Exercise details: Every entry is to be returned exactly as it stands; the pictures are to be dropped.

Input material:
═══

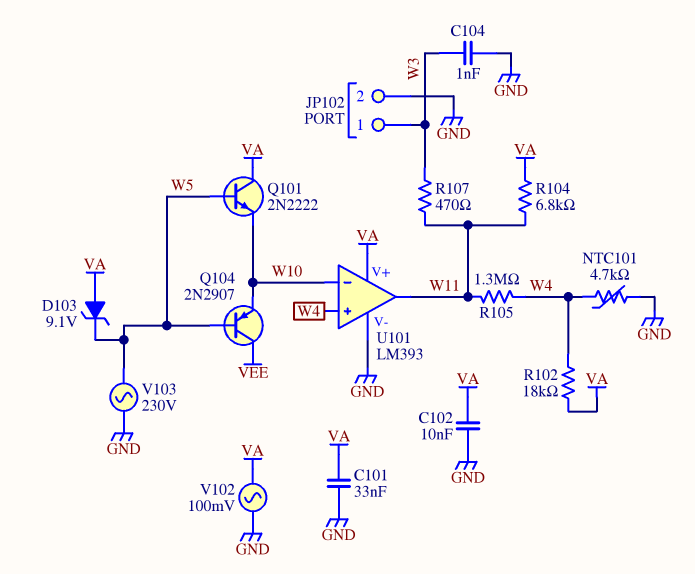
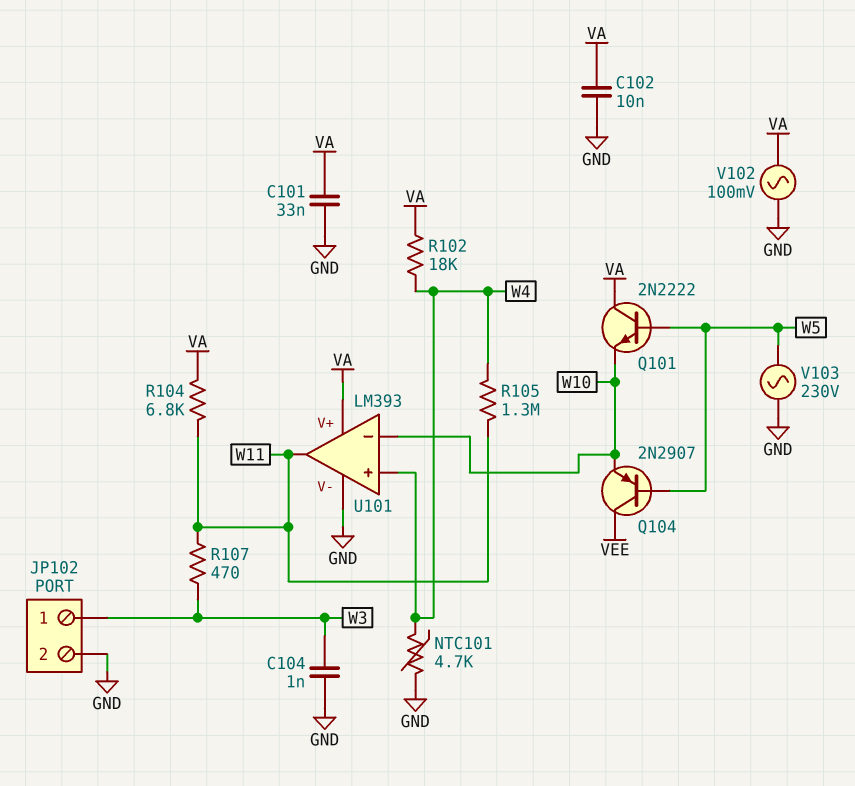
D103: zener 9.1V (A VA, K W5) -> none

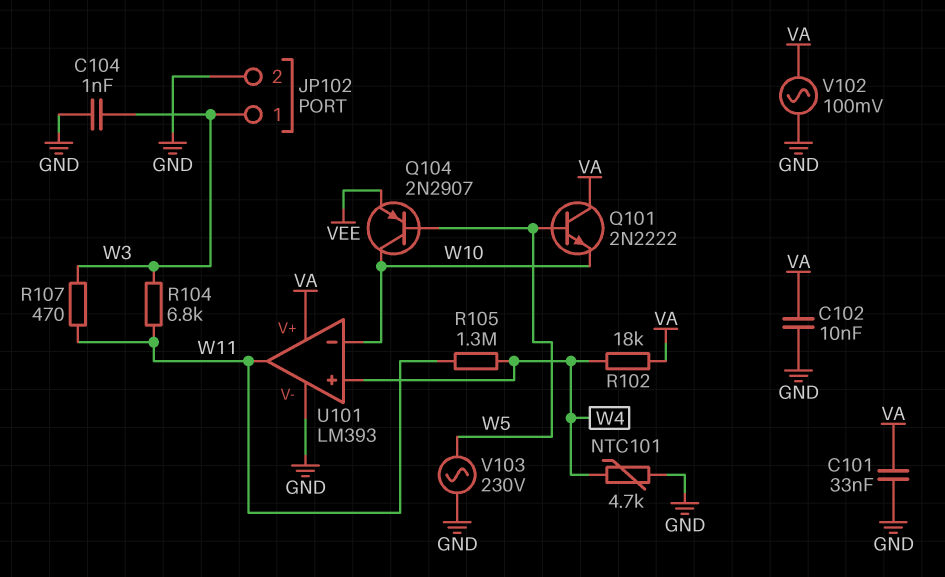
Q104: PNP 2N2907 (B W5, C VEE, E W10) -> PNP 2N2907 (B W5, C W10, E VEE)
R104: 6.8k (VA, W11) -> 6.8k (W3, W11)

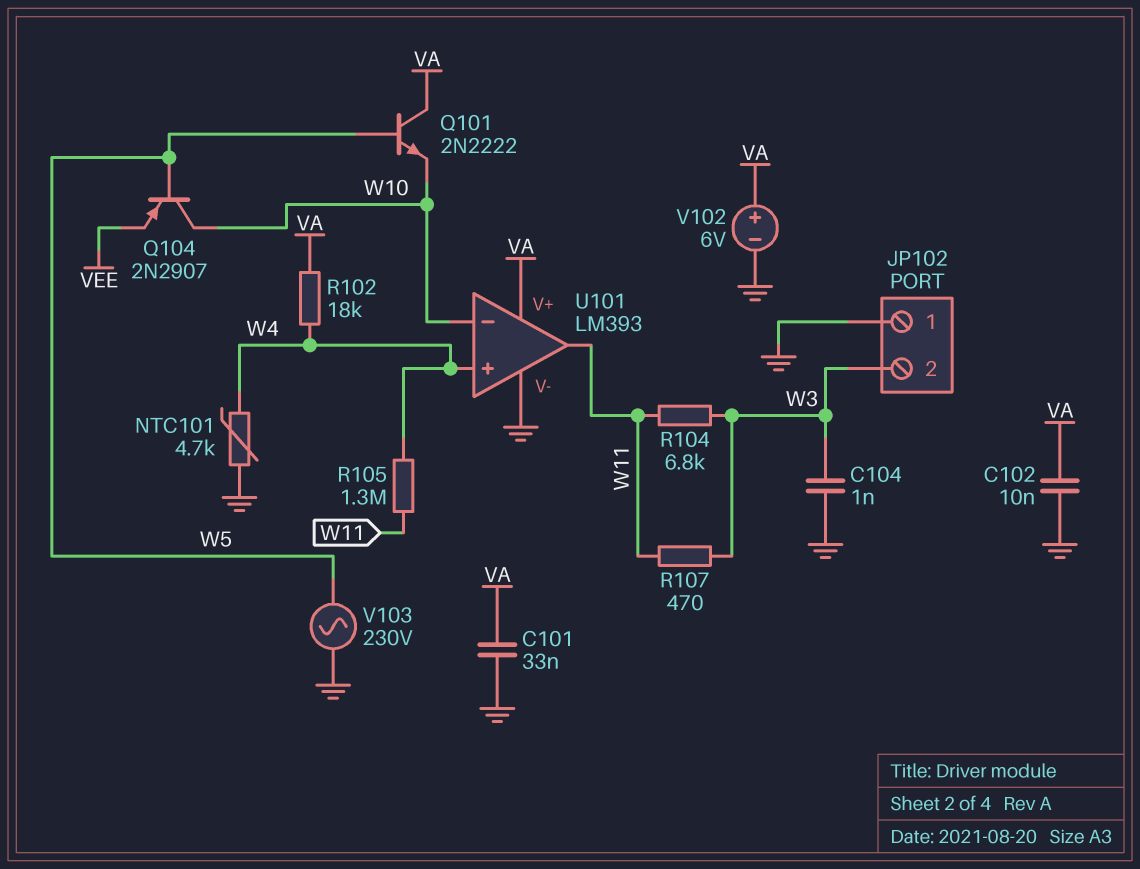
JP102 pin 1: W3 -> GND
JP102 pin 2: GND -> W3
V102: AC 100mV (GND, VA) -> 6V (plus VA, minus GND)

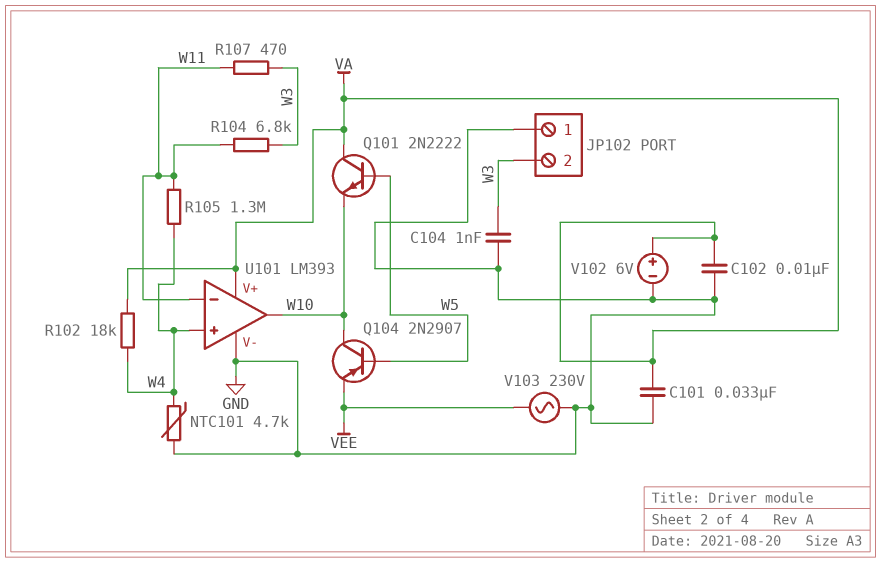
U101 pin in-: W10 -> W11
U101 pin out: W11 -> W10
V103: AC 230V (GND, W5) -> AC 230V (GND, VEE)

═══

Exercise solution:
D103: zener 9.1V (A VA, K W5) -> none

Q104: PNP 2N2907 (B W5, C VEE, E W10) -> PNP 2N2907 (B W5, C W10, E VEE)
R104: 6.8k (VA, W11) -> 6.8k (W3, W11)

JP102 pin 1: W3 -> GND
JP102 pin 2: GND -> W3
V102: AC 100mV (GND, VA) -> 6V (plus VA, minus GND)

U101 pin in-: W10 -> W11
U101 pin out: W11 -> W10
V103: AC 230V (GND, W5) -> AC 230V (GND, VEE)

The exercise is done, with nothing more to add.